[TRY IT] Among the lines below, some may contain the string "grey". Say how many do, and give nothing besides the number.

[RAW DATA]
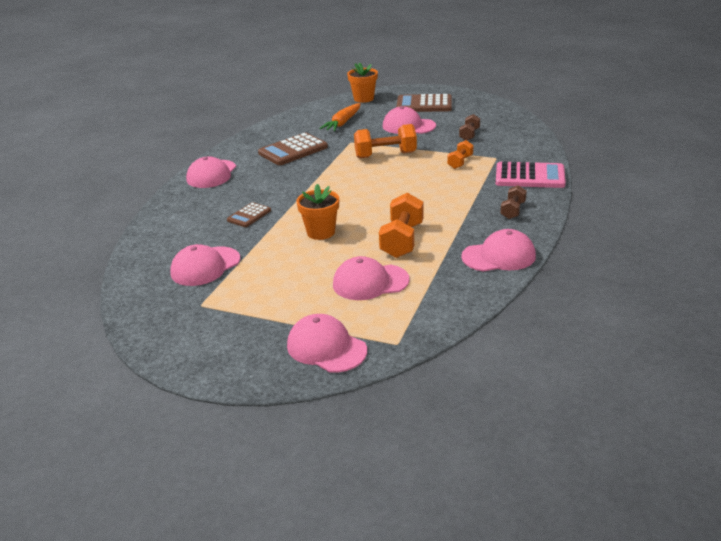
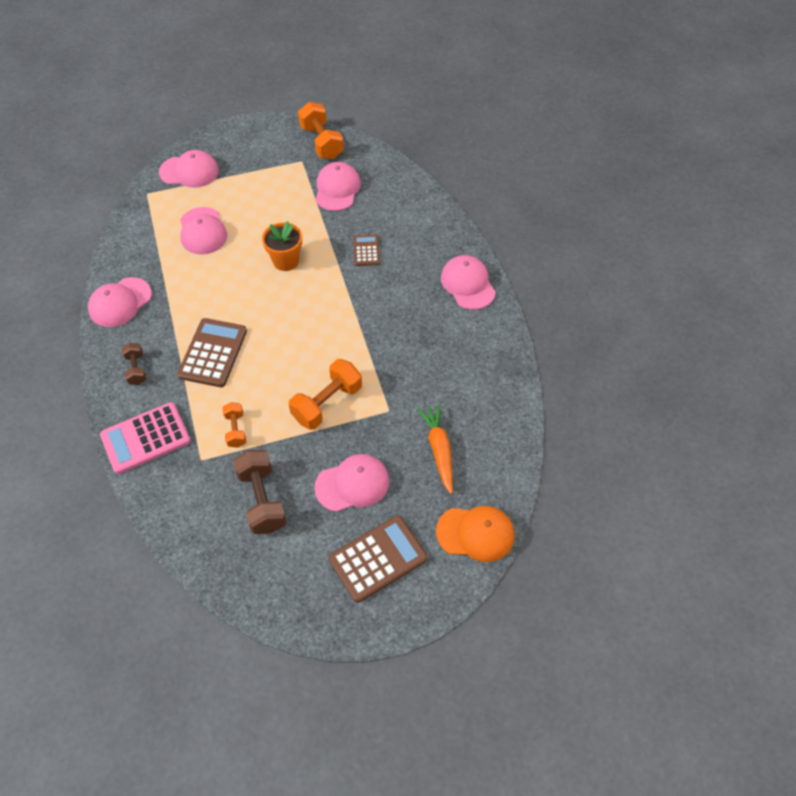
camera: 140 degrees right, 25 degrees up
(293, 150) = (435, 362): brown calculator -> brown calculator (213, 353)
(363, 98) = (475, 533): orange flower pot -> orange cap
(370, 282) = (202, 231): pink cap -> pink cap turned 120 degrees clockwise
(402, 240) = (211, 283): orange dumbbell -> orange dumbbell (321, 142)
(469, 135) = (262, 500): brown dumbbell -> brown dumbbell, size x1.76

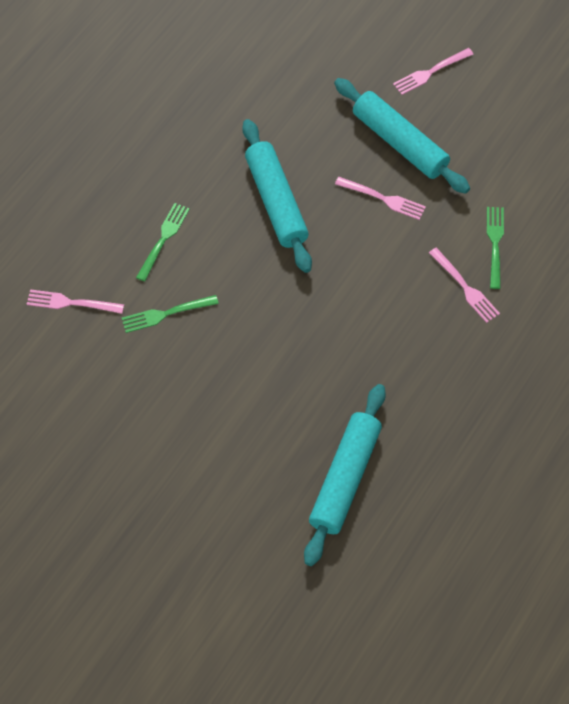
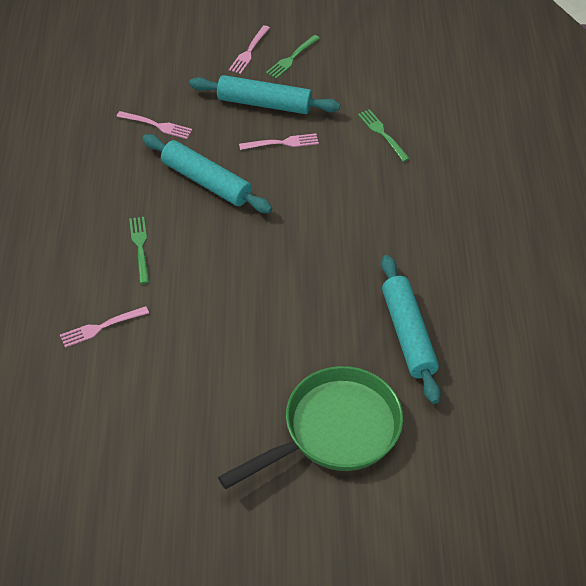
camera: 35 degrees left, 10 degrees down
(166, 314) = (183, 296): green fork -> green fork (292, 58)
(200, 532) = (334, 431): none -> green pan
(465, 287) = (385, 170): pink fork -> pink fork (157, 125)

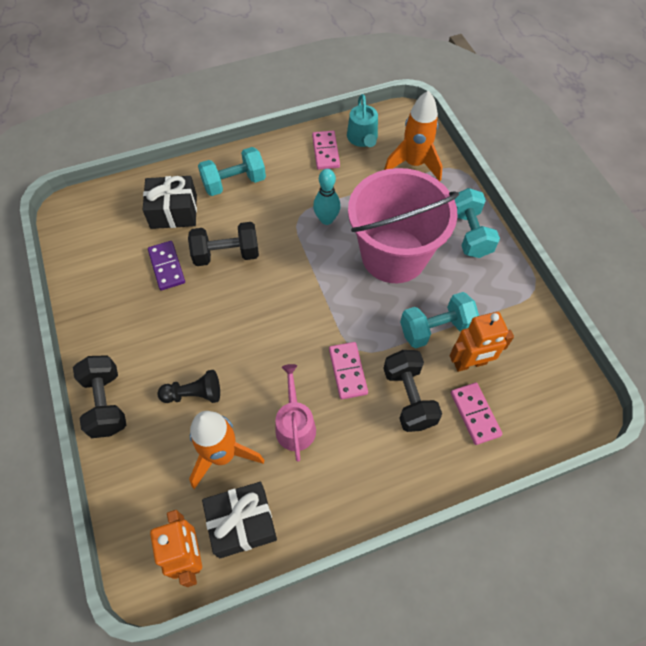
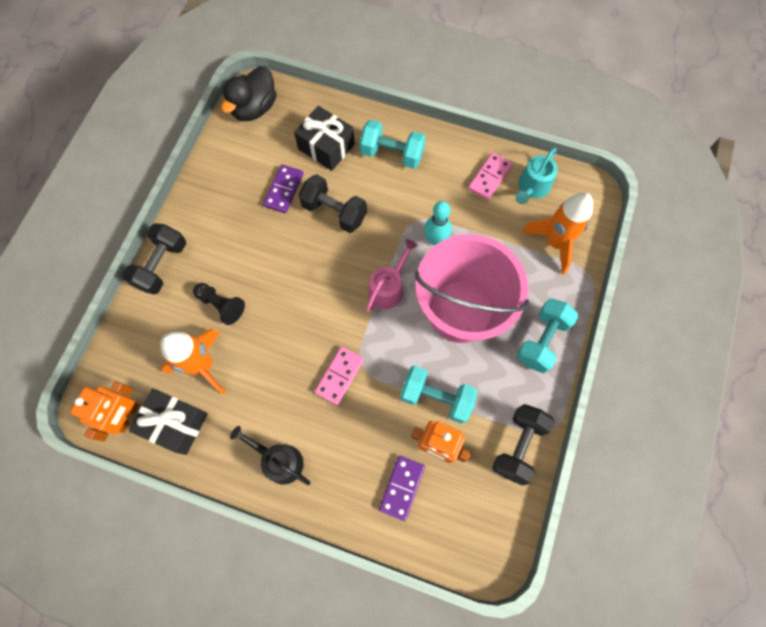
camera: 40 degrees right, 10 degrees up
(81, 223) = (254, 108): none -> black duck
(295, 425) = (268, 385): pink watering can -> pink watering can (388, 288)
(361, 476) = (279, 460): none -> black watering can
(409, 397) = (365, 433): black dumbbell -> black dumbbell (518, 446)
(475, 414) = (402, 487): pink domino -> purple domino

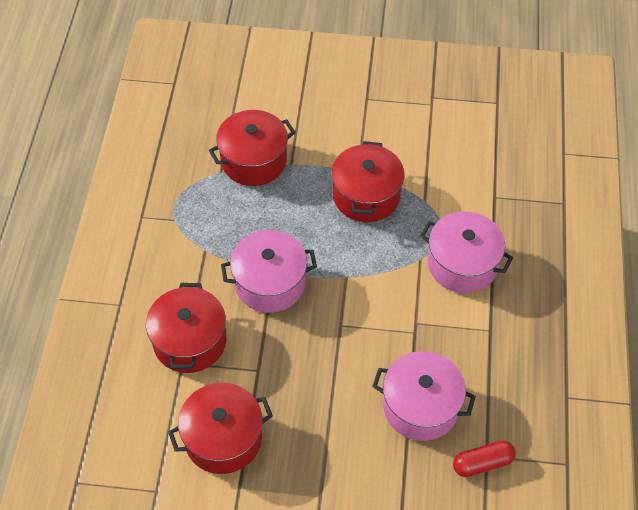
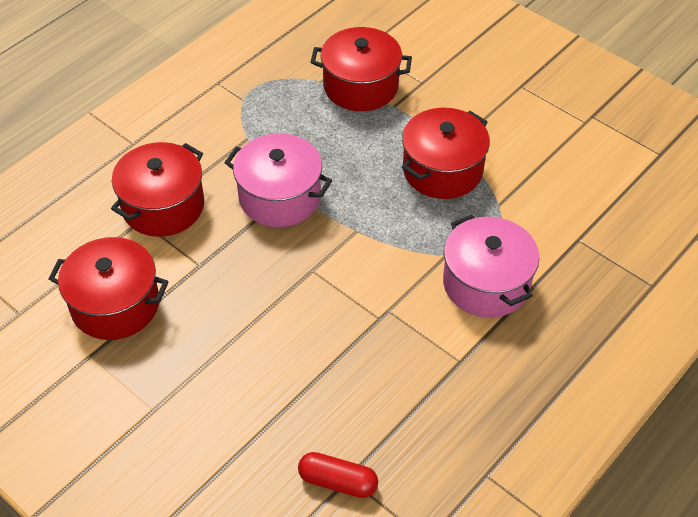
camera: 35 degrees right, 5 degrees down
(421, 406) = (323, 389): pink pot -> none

==

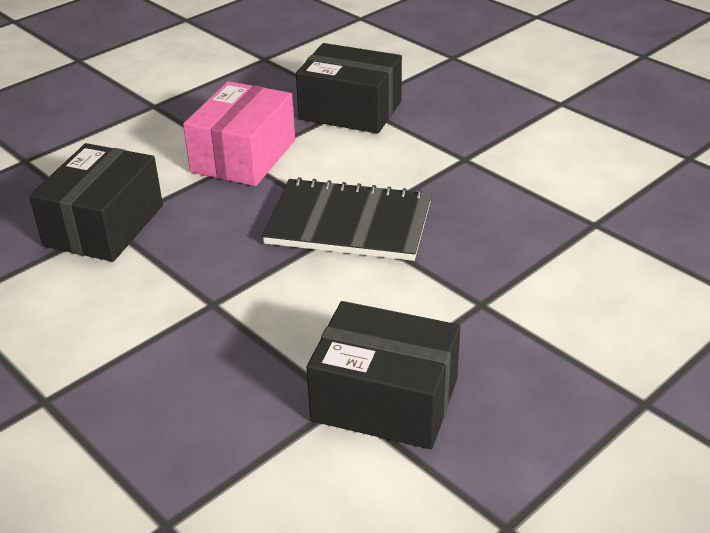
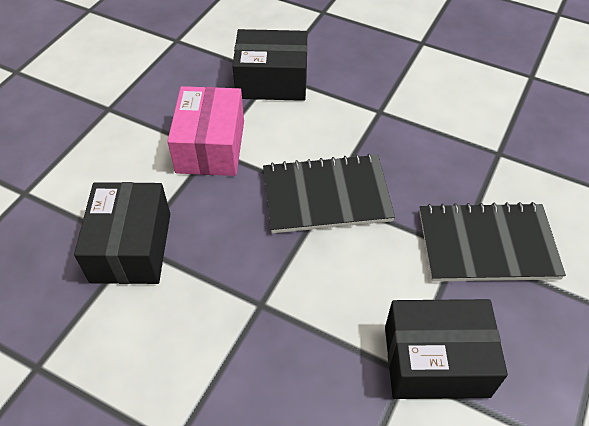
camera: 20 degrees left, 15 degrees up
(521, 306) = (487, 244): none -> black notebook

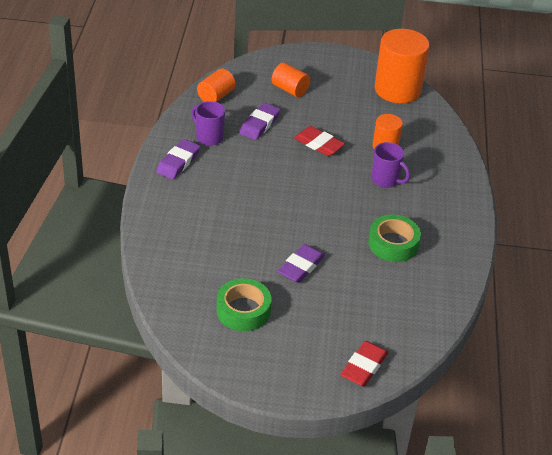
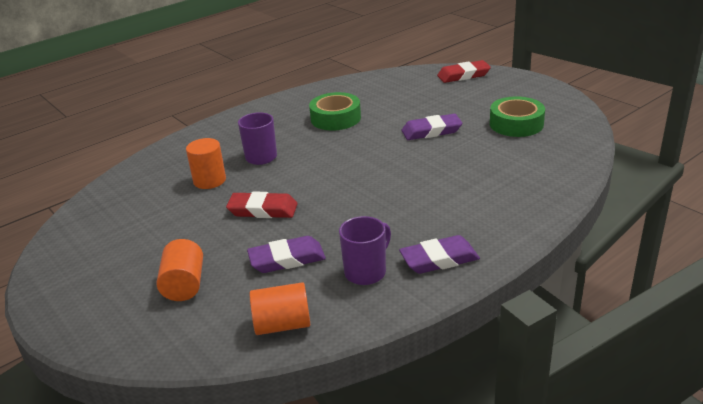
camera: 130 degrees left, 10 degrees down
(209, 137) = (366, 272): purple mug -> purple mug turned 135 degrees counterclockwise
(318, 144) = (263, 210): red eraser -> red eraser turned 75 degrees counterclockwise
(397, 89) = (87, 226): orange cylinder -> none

* * *

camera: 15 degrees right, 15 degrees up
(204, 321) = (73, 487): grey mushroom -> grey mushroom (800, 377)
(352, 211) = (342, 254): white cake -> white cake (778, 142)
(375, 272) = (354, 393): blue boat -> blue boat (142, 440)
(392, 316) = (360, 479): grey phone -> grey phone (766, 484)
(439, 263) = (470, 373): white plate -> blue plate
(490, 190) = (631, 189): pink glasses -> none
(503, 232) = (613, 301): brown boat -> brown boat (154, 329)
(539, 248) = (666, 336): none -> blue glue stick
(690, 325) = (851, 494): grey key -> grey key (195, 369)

[WRITTEN SOLUTION] 3